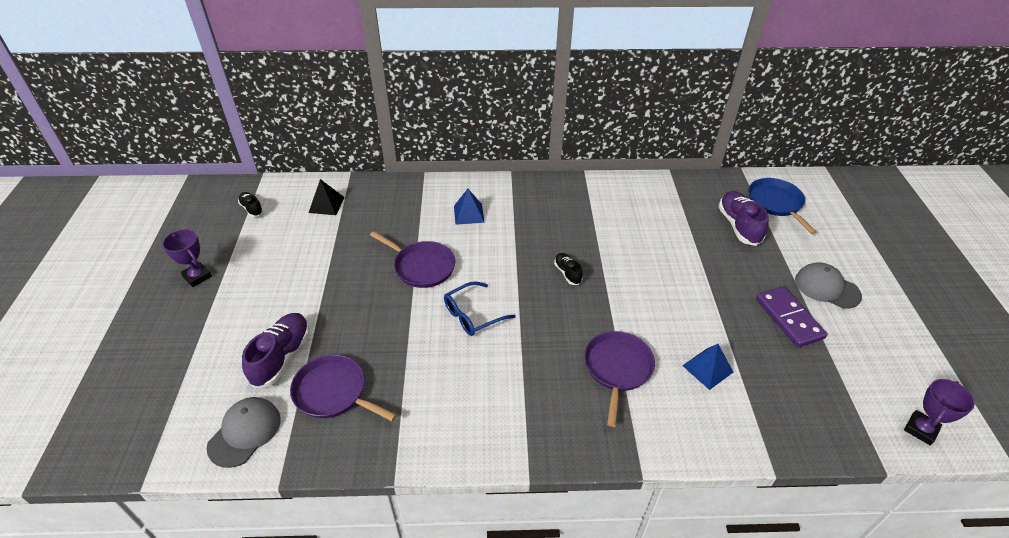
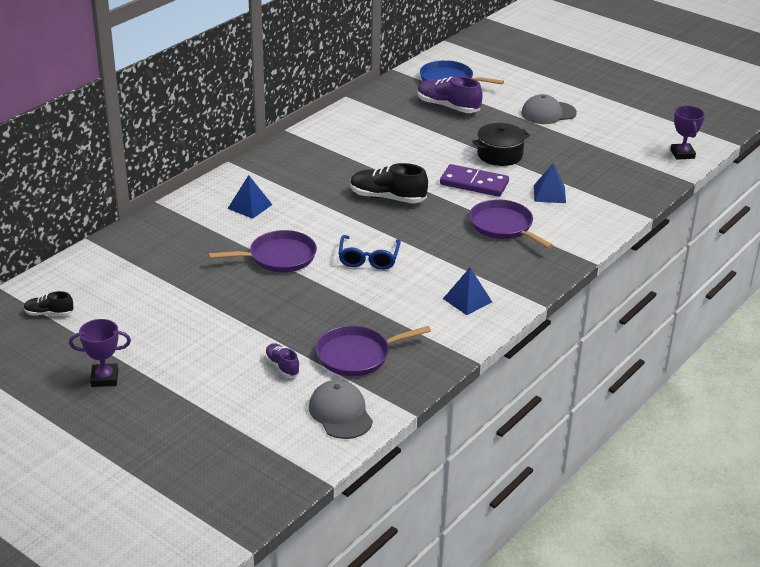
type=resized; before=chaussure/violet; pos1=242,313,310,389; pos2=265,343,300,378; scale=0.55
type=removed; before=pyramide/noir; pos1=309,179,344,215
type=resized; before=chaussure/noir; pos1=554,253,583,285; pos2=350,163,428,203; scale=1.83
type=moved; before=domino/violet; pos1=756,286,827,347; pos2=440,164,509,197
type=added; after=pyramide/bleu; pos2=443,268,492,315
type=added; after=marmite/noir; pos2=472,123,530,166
--
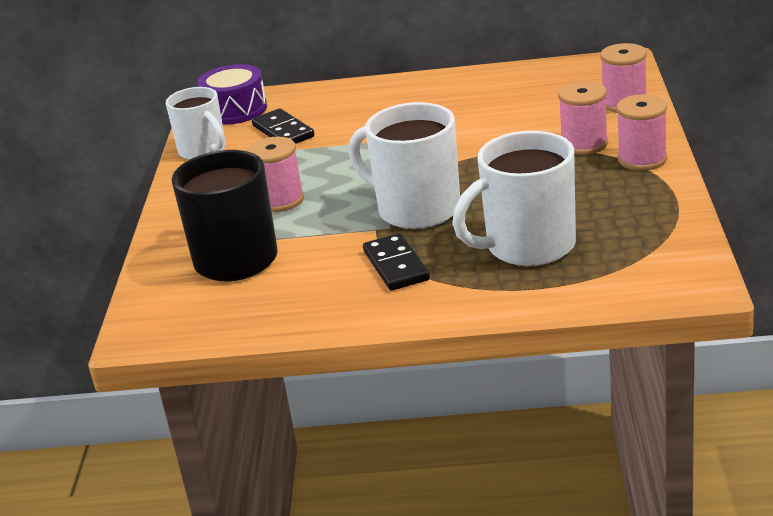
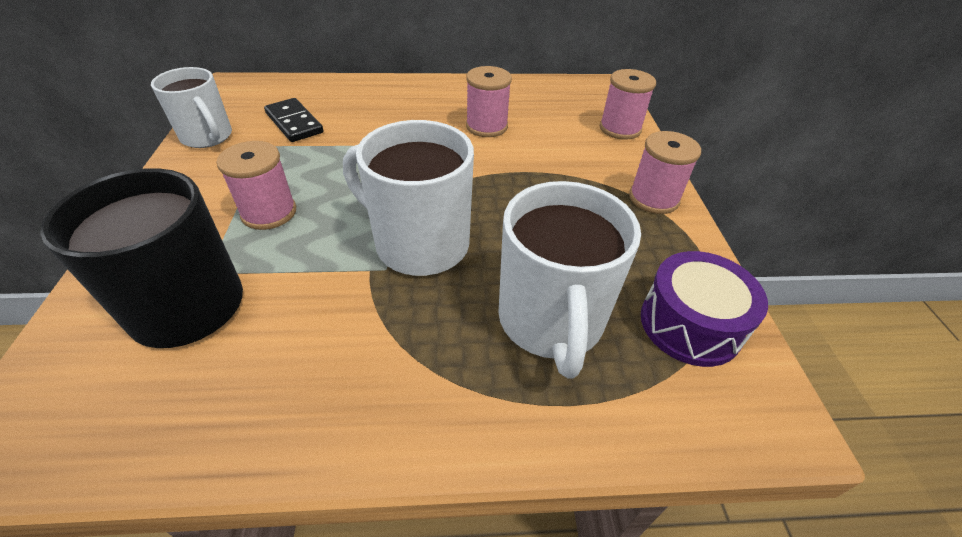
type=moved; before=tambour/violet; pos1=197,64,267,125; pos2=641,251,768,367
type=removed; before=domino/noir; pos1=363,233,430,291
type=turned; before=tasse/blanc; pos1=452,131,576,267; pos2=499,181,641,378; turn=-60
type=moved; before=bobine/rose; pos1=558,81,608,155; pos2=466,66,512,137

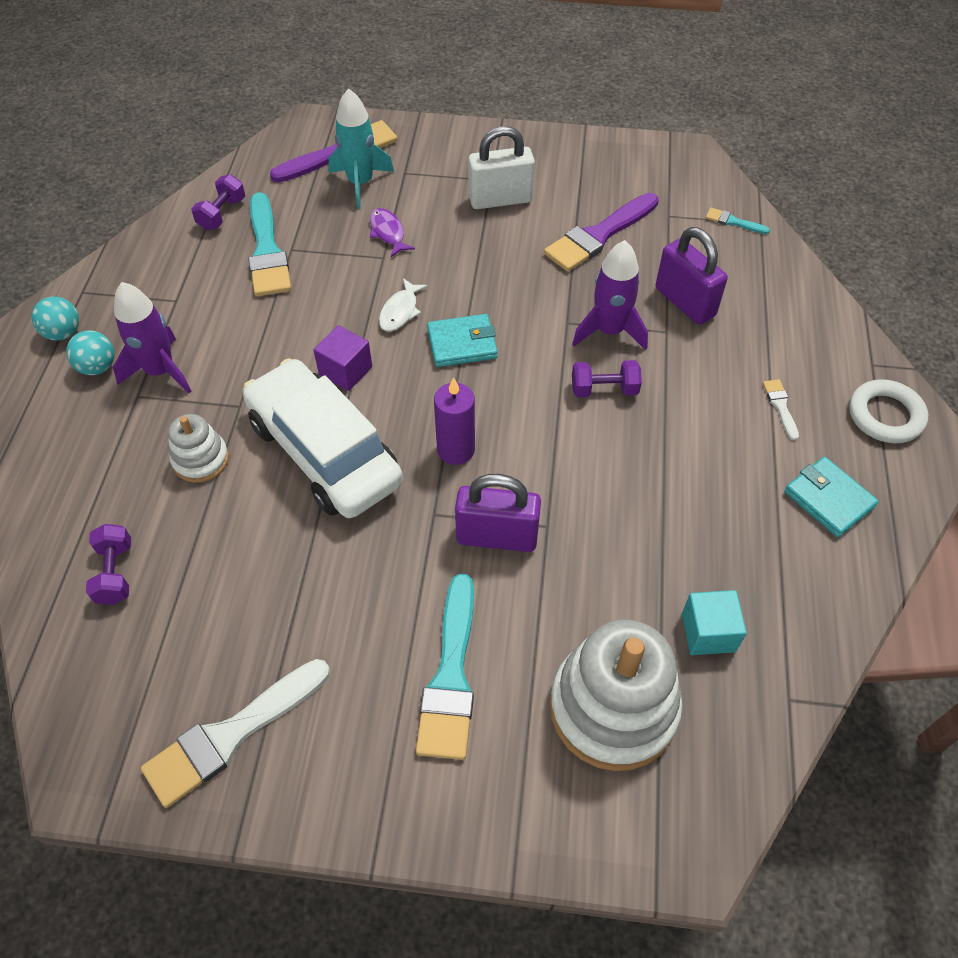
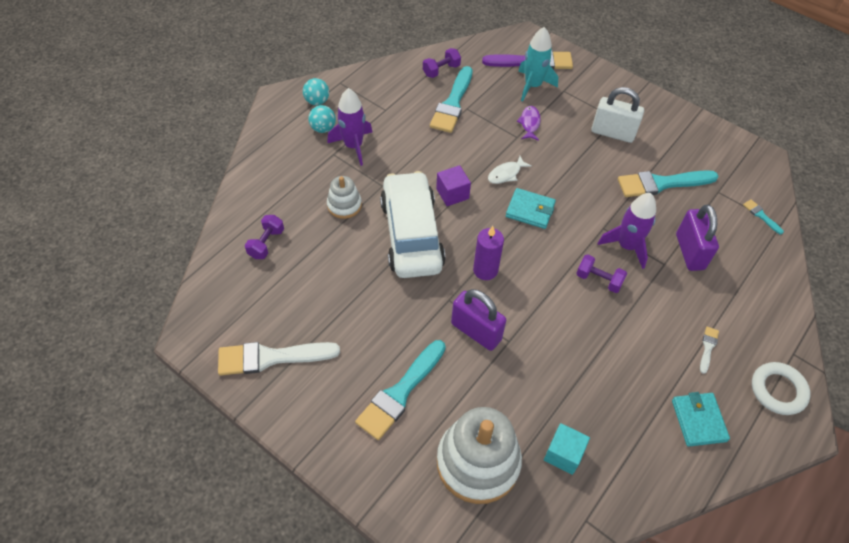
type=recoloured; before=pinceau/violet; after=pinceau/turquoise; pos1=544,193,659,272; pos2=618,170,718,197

*WHAT YOU SHOULD DO:* From the material above, give the number of lines that contain the string "pyramide", without any added remark.

*ANSWER SPACE:* 2